BEGIN Data for this task

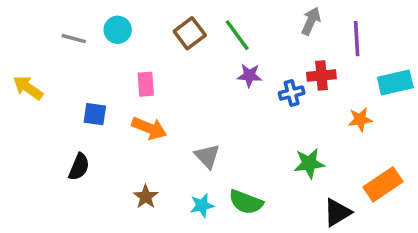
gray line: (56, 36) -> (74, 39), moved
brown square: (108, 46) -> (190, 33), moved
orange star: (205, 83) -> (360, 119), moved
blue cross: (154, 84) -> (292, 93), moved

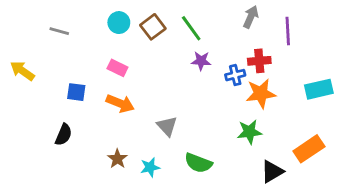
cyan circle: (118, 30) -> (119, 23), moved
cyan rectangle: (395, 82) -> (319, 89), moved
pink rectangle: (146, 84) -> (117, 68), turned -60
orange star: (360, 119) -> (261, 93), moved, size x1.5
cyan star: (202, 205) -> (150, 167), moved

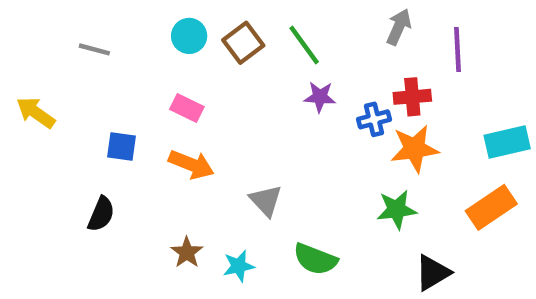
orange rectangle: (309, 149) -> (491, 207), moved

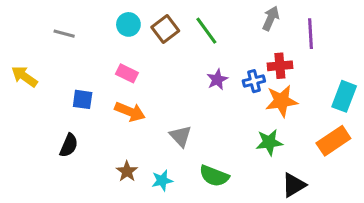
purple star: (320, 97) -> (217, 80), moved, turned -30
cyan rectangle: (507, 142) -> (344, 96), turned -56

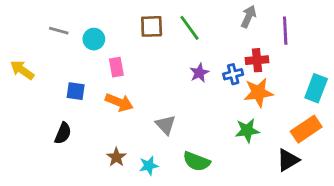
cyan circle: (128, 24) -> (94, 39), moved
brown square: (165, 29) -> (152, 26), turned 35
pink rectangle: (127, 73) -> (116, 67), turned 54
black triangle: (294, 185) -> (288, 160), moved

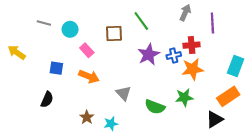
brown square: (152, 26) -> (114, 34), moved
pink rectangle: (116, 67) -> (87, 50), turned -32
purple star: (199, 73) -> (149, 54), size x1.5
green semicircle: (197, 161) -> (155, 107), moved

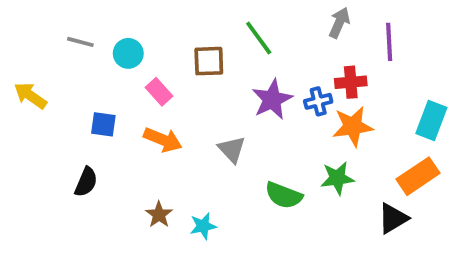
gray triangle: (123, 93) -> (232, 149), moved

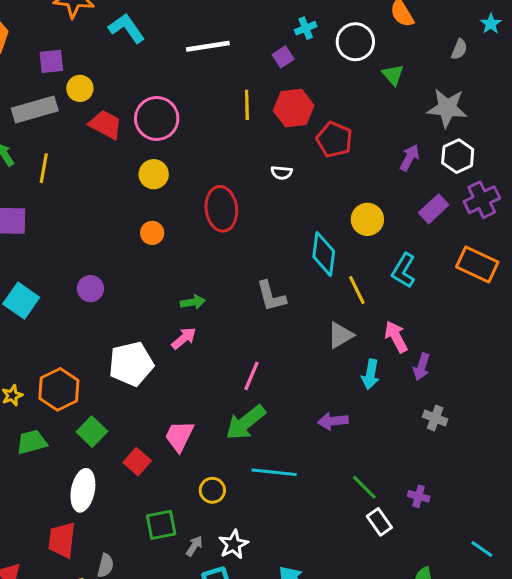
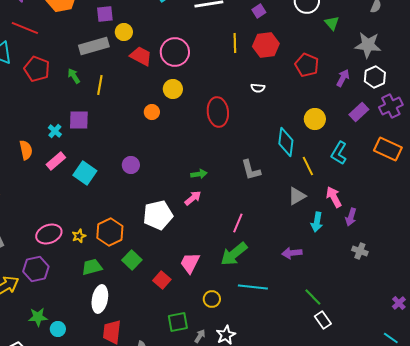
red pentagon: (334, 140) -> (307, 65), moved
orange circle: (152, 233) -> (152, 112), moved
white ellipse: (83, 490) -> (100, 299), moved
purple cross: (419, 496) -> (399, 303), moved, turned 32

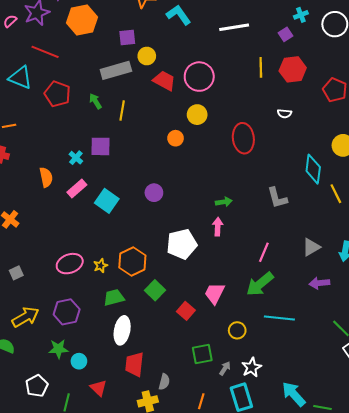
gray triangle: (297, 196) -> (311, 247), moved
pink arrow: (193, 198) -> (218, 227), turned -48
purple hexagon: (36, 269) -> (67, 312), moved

END Data for this task
BEGIN Data for this task

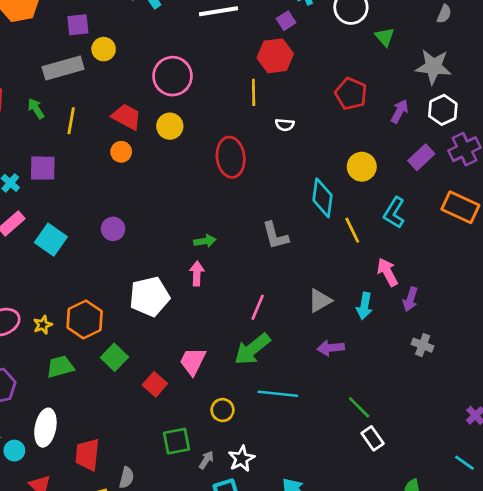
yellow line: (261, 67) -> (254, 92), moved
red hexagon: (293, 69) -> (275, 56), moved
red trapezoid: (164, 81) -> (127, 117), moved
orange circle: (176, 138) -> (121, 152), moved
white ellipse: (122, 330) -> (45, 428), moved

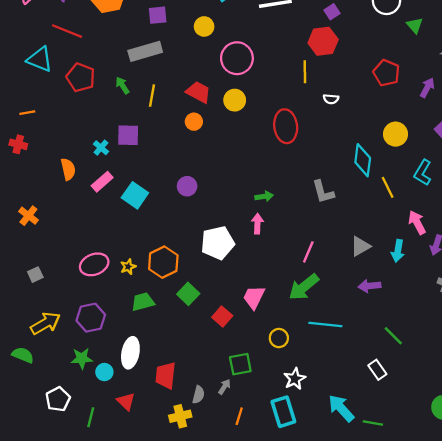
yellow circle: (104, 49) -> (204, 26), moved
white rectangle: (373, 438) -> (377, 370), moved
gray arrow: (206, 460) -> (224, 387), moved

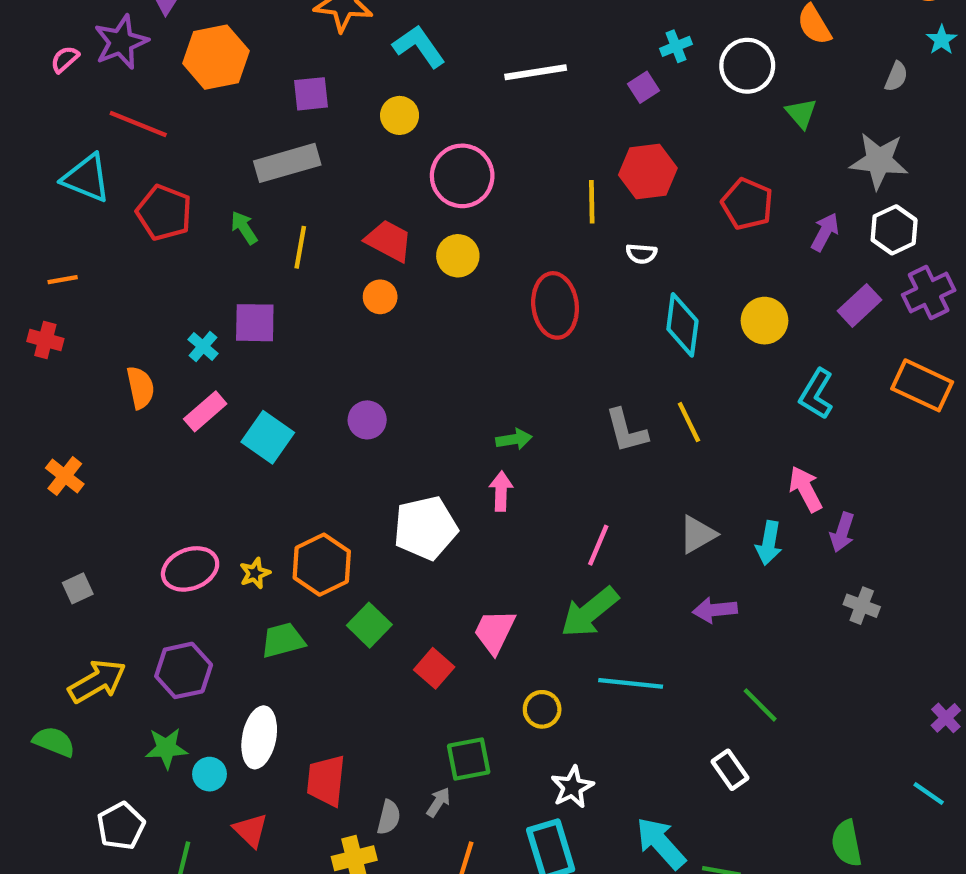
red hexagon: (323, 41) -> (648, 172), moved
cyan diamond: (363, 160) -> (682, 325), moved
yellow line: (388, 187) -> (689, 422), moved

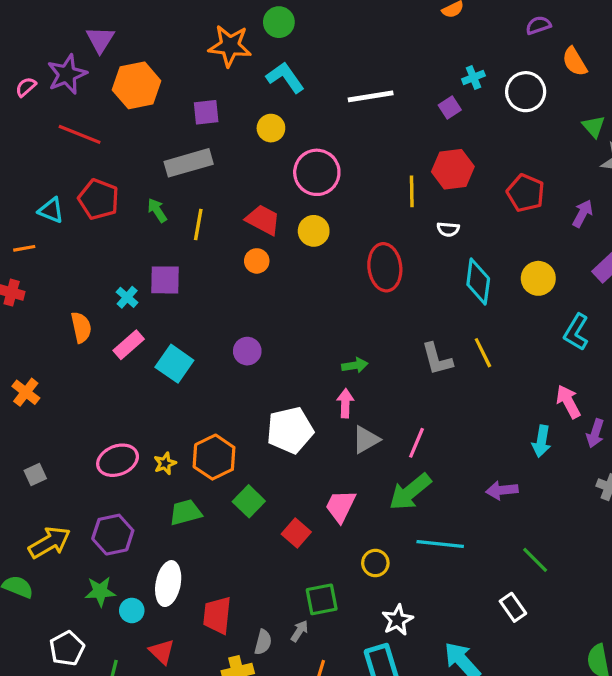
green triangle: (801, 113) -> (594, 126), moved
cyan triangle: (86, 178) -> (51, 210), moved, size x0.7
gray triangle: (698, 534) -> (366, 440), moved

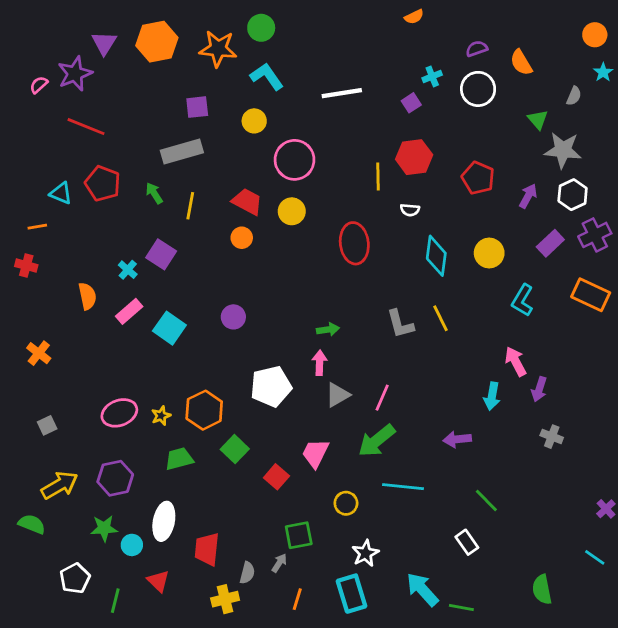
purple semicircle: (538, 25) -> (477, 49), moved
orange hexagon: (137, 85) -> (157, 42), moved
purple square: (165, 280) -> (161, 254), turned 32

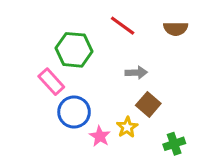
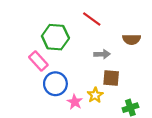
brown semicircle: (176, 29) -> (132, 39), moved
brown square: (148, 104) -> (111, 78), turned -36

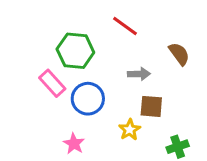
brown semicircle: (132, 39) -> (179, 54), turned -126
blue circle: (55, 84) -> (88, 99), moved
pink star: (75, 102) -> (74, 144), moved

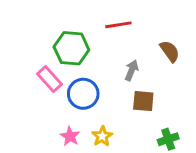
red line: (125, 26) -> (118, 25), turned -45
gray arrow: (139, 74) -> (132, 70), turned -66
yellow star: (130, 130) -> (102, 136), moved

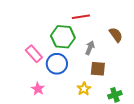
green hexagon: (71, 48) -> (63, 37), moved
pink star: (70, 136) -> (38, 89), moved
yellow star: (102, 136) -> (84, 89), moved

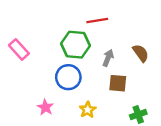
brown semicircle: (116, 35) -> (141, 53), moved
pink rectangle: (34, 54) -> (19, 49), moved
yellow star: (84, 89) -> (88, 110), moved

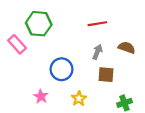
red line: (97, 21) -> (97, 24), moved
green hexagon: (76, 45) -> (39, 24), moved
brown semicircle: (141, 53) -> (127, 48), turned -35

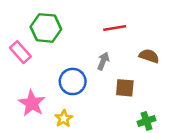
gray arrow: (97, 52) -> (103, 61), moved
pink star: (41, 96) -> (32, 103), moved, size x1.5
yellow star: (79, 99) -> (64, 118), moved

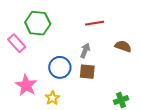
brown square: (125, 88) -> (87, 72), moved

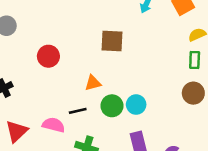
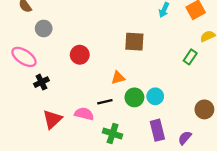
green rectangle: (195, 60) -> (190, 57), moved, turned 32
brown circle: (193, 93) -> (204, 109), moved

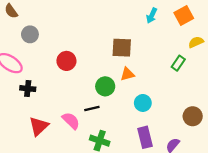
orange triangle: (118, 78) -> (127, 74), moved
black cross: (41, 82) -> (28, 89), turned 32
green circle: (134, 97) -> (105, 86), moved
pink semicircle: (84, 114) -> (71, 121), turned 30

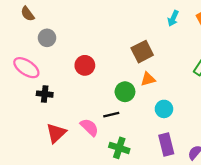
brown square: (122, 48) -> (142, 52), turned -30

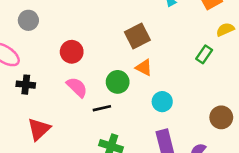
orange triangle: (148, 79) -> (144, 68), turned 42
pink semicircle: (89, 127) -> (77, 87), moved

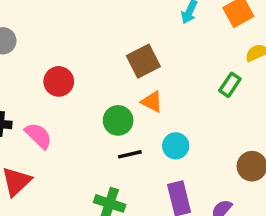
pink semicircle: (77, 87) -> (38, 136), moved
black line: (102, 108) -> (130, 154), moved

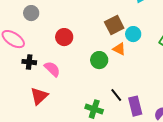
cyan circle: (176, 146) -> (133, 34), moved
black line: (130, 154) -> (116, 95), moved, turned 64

END Data for this task

Would you copy the lines above exactly, starting with the one that has "gray arrow: (97, 52) -> (103, 61), moved" and ending with the one that has "brown circle: (193, 93) -> (204, 109), moved", both included, without the pictures?

Expected output:
gray arrow: (97, 52) -> (103, 61), moved
pink star: (41, 96) -> (32, 103), moved, size x1.5
yellow star: (79, 99) -> (64, 118), moved

brown square: (125, 88) -> (87, 72), moved

green rectangle: (195, 60) -> (190, 57), moved, turned 32
brown circle: (193, 93) -> (204, 109), moved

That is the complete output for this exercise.